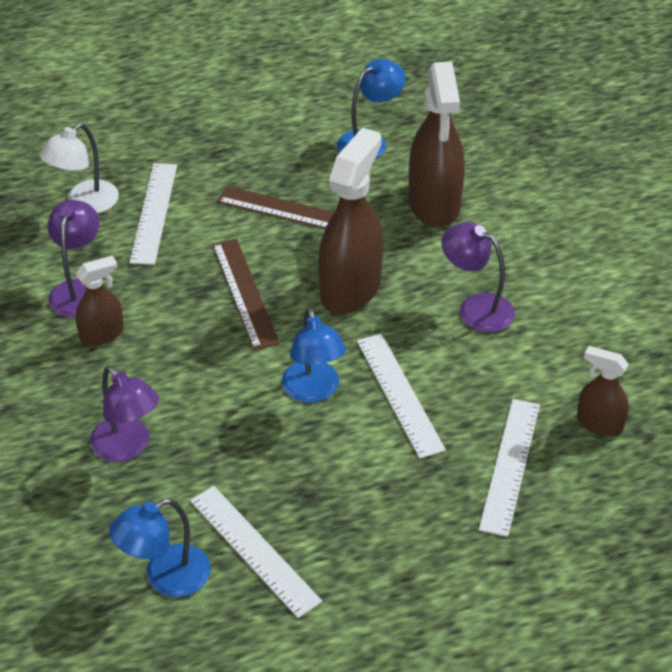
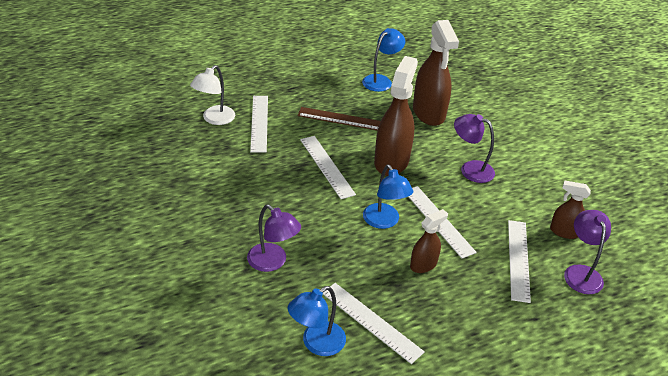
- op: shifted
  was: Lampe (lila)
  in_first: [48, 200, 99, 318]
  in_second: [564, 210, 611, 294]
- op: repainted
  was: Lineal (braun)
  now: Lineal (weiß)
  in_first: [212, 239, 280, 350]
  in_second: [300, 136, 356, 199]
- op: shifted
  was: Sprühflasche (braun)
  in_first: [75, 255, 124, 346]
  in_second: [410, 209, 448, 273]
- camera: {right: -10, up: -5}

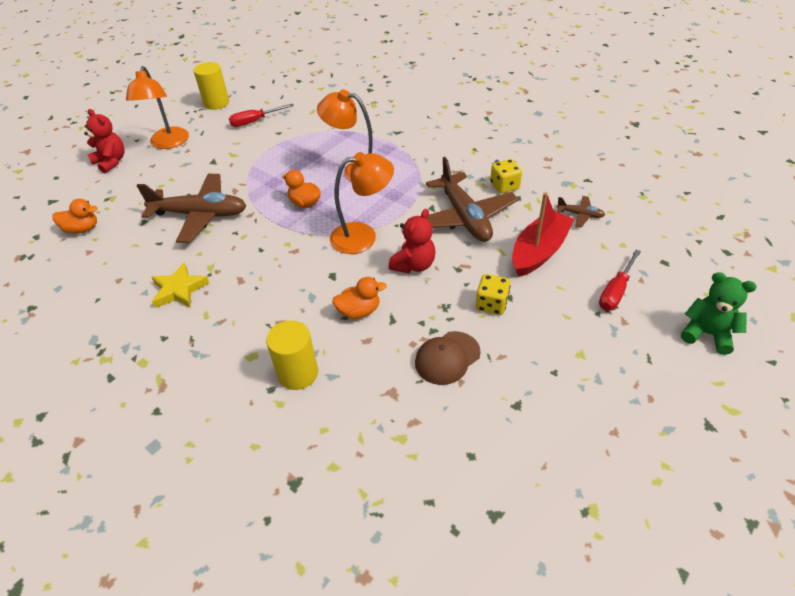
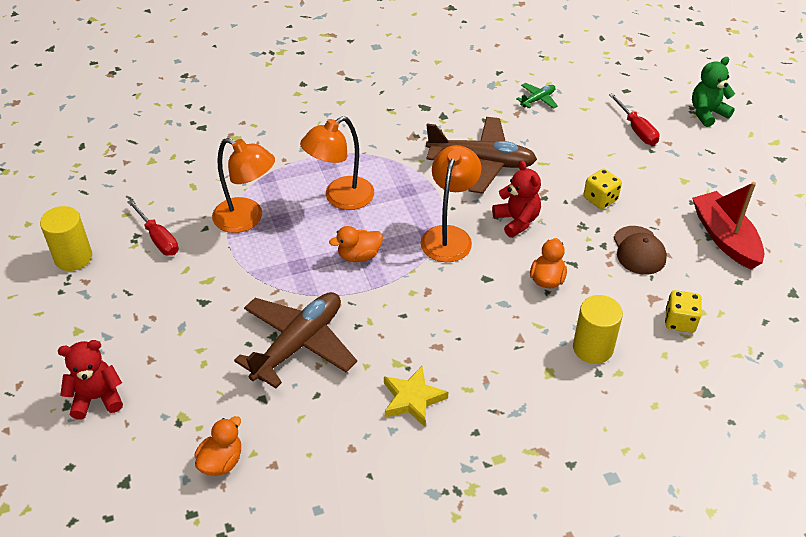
- op: shifted
  was: Lampe (orange)
  in_first: [126, 66, 189, 149]
  in_second: [212, 138, 275, 233]
- op: rotated
  was: Schraubenzieher (rot)
  in_first: [229, 104, 294, 127]
  in_second: [127, 200, 179, 256]
  clockwise: -45
- op: shifted
  was: Spielwürfel (gelb)
  in_first: [490, 159, 522, 194]
  in_second: [665, 290, 702, 333]
- op: shifted
  was: Boot (rot)
  in_first: [512, 192, 574, 277]
  in_second: [692, 182, 765, 269]
- op: repainted
  was: Flugzeug (braun)
  now: Flugzeug (grün)
  in_first: [557, 196, 605, 227]
  in_second: [516, 83, 558, 109]
- camera: {right: -60, up: 0}

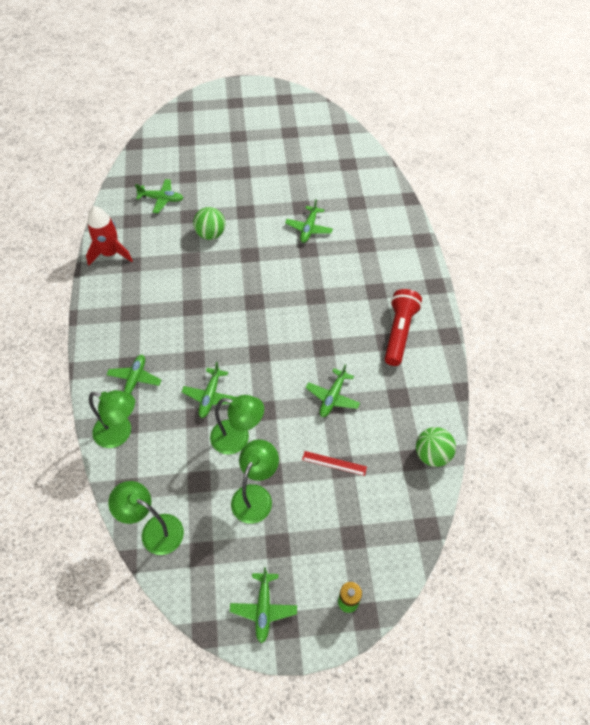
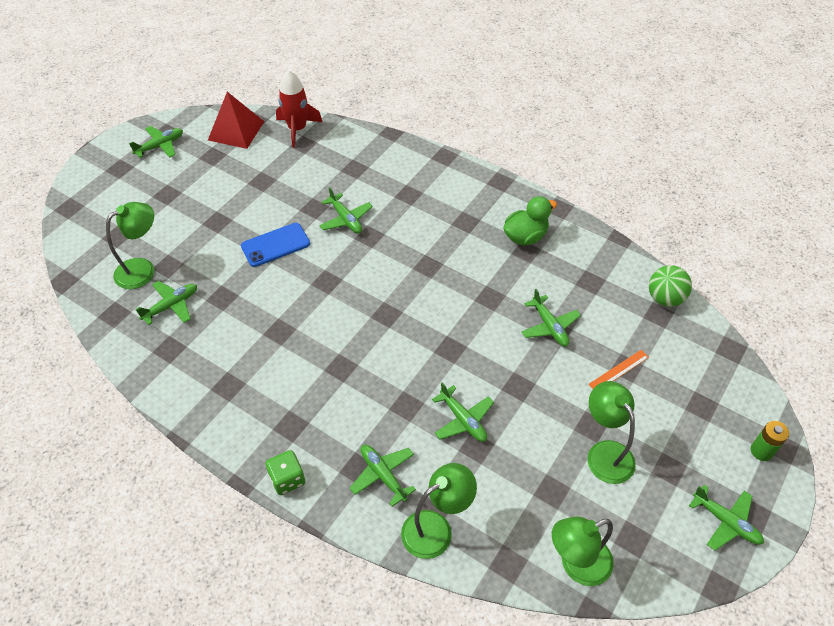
- op: shifted
  was: Rakete (rot)
  in_first: [86, 206, 133, 266]
  in_second: [276, 70, 322, 148]
- op: gone
  was: Ball (grün)
  in_first: [193, 207, 225, 240]
- op: swapped
  was: Taschenlampe (rot)
  now: Ente (grün)
  in_first: [385, 289, 422, 366]
  in_second: [503, 196, 557, 245]
- op: shifted
  was: Lampe (grün)
  in_first: [210, 395, 264, 455]
  in_second: [106, 202, 155, 289]
- op: repainted
  was: Lineal (rot)
  now: Lineal (orange)
  in_first: [302, 451, 367, 476]
  in_second: [588, 350, 649, 389]
- op: new
  now: Pyramide (rot)
  in_second: [208, 92, 264, 149]
- op: new
  now: Flugzeug (grün)
  in_second: [129, 126, 183, 158]
- op: new
  now: Handy (blau)
  in_second: [241, 223, 310, 267]
- op: new
  now: Spielwürfel (grün)
  in_second: [266, 450, 305, 495]
- camera: {right: -50, up: -5}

INSTRUCTIONS TO FOLLOW: Would you please return all lines of the data that include the word "right"?

TASK OUTPUT:
- camera: {right: -10, up: -5}
- camera: {right: -60, up: 0}
- camera: {right: -50, up: -5}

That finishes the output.